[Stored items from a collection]
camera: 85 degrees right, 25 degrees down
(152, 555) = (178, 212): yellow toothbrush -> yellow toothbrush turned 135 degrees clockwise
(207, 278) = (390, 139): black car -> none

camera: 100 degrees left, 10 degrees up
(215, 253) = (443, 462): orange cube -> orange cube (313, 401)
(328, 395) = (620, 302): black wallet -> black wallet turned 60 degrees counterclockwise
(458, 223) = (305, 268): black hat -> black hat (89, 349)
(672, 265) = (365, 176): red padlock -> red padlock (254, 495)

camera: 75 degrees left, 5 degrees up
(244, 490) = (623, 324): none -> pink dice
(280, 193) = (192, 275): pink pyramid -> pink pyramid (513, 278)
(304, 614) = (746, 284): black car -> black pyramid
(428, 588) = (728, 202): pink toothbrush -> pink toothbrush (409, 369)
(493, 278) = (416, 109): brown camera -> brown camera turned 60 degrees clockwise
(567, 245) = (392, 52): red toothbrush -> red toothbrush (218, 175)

...

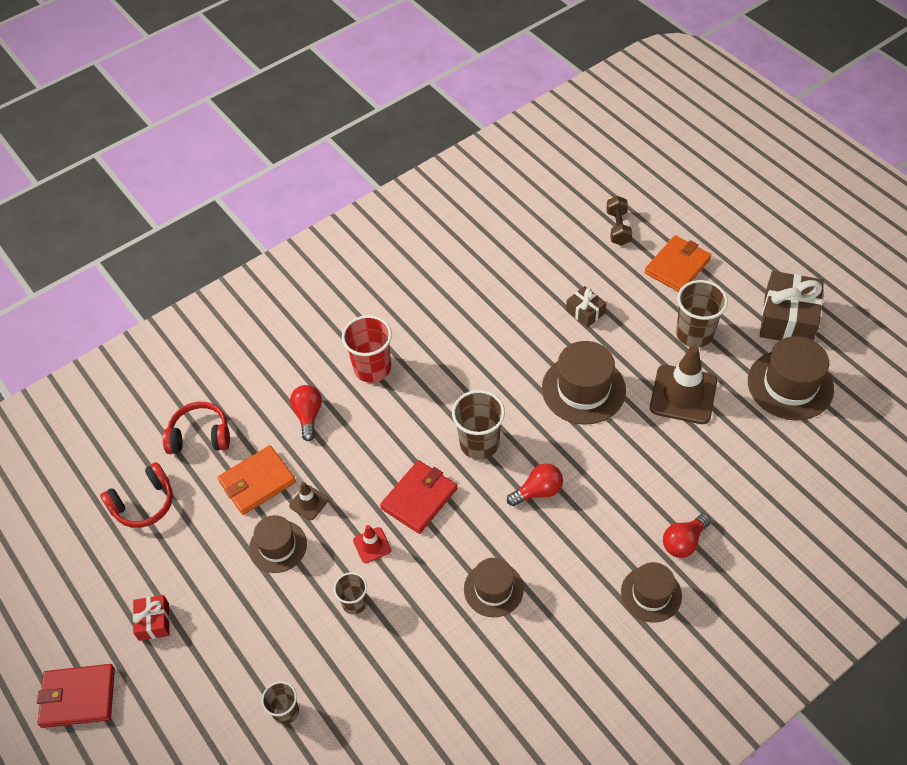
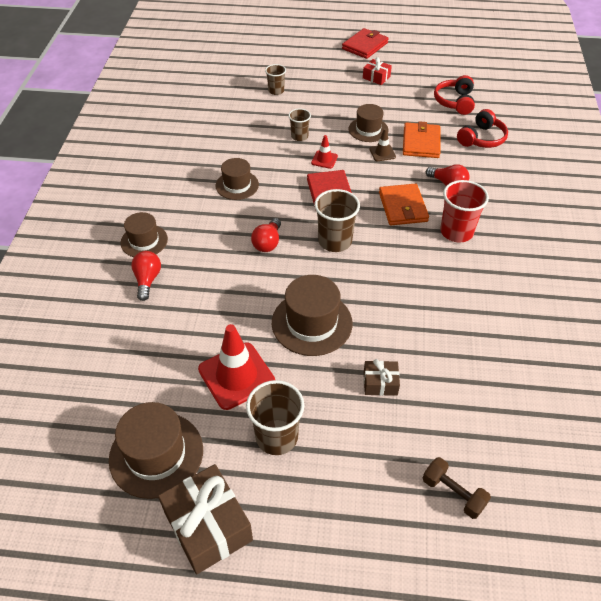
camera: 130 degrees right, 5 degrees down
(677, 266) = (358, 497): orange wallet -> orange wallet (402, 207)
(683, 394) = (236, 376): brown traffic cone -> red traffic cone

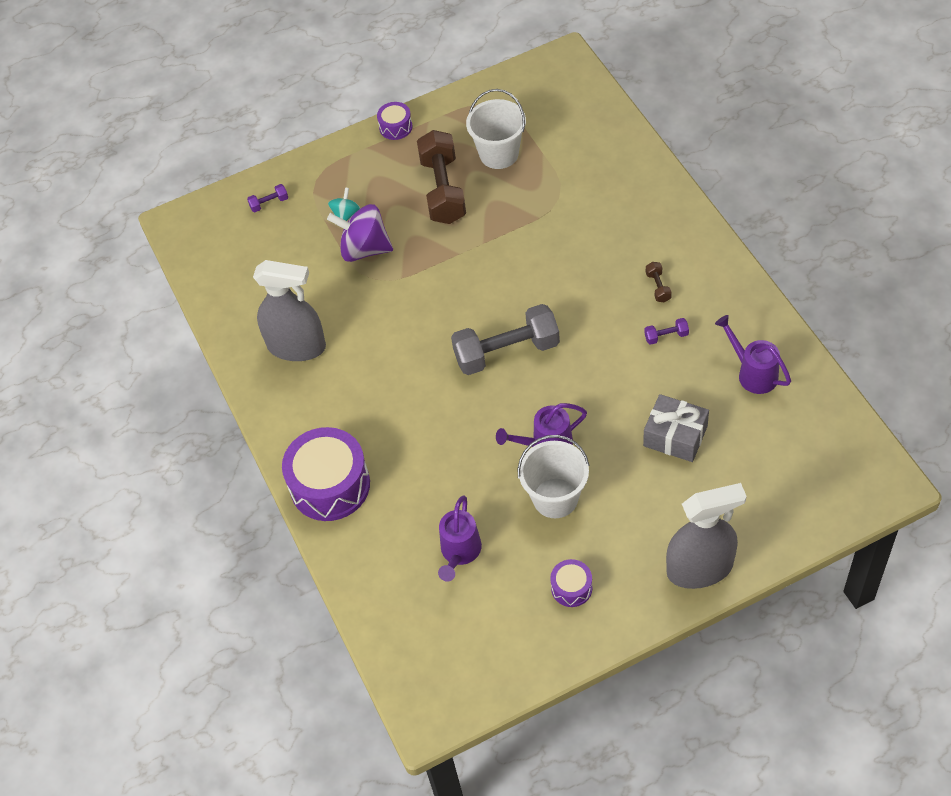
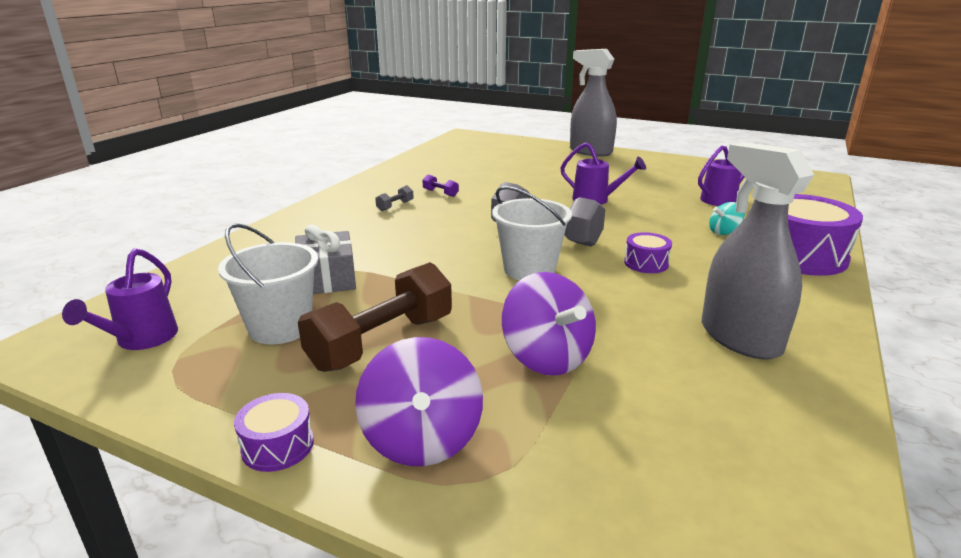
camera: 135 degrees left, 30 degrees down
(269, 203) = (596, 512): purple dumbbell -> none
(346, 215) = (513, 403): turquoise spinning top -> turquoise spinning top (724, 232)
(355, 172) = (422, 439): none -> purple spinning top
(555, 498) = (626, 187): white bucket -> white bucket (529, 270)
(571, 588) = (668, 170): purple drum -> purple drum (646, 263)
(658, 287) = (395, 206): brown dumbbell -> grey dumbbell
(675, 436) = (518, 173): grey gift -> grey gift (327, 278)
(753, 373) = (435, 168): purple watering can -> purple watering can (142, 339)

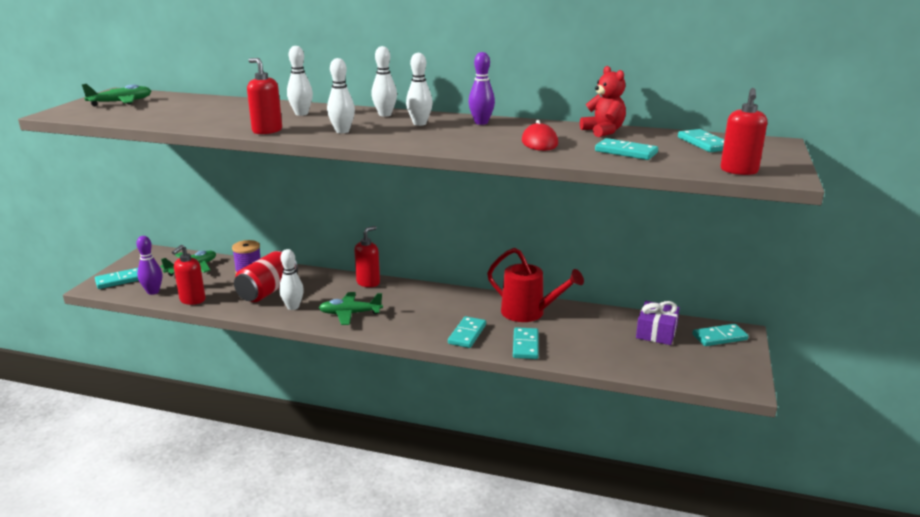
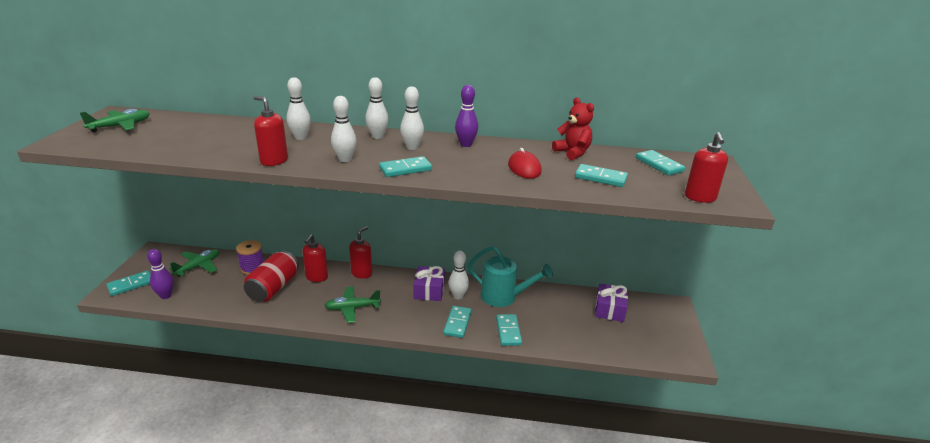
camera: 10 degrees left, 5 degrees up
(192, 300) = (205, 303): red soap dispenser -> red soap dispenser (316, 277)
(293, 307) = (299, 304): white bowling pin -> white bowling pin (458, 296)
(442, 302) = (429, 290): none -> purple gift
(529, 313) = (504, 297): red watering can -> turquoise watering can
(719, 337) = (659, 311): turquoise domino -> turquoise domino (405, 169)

==

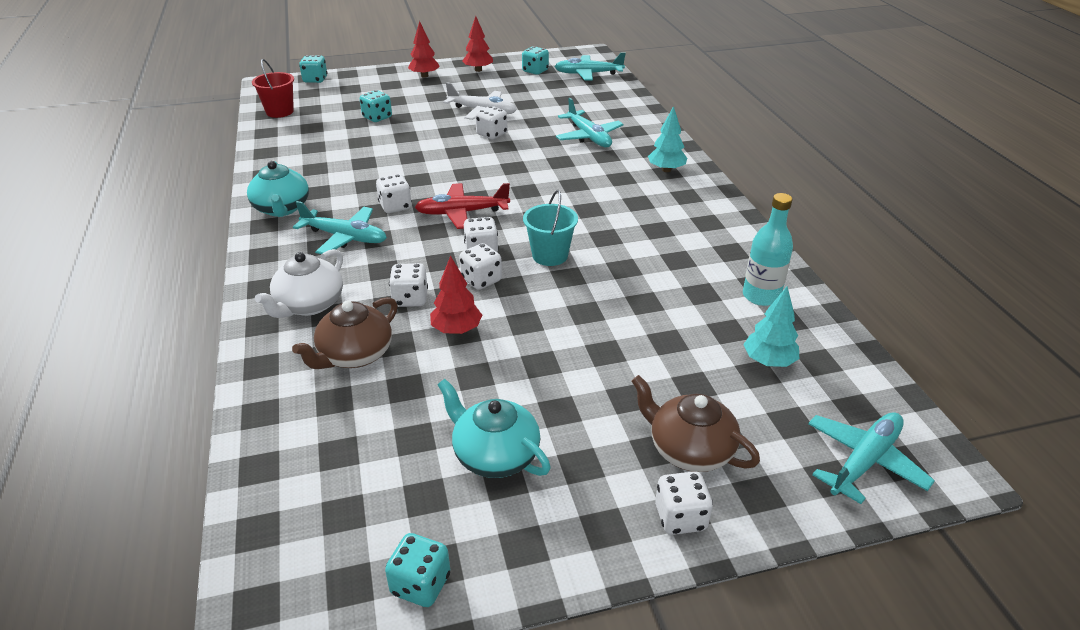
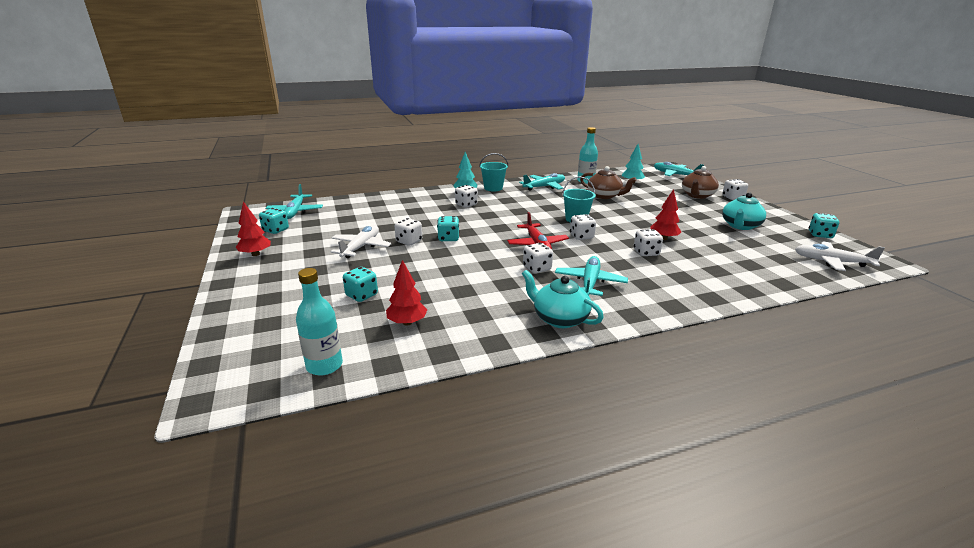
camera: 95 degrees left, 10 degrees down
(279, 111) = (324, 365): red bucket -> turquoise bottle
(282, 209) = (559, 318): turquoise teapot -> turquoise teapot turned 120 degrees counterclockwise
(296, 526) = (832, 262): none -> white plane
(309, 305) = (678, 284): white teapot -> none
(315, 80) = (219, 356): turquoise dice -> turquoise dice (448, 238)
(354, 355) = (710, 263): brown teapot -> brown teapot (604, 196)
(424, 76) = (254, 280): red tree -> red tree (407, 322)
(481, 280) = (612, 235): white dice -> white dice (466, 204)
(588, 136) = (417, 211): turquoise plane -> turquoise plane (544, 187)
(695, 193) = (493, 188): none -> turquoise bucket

• _Work to be completed_
Restate word for word every line from the one with "(269, 203) = (596, 512): purple" up to and including the one with "(192, 300) = (205, 303): red" in the records above, minus the pictures.

• _Solution for this exercise_
(269, 203) = (596, 512): purple dumbbell -> none
(346, 215) = (513, 403): turquoise spinning top -> turquoise spinning top (724, 232)
(355, 172) = (422, 439): none -> purple spinning top
(555, 498) = (626, 187): white bucket -> white bucket (529, 270)
(571, 588) = (668, 170): purple drum -> purple drum (646, 263)
(658, 287) = (395, 206): brown dumbbell -> grey dumbbell
(675, 436) = (518, 173): grey gift -> grey gift (327, 278)
(753, 373) = (435, 168): purple watering can -> purple watering can (142, 339)

camera: 10 degrees left, 5 degrees up
(192, 300) = (205, 303): red soap dispenser -> red soap dispenser (316, 277)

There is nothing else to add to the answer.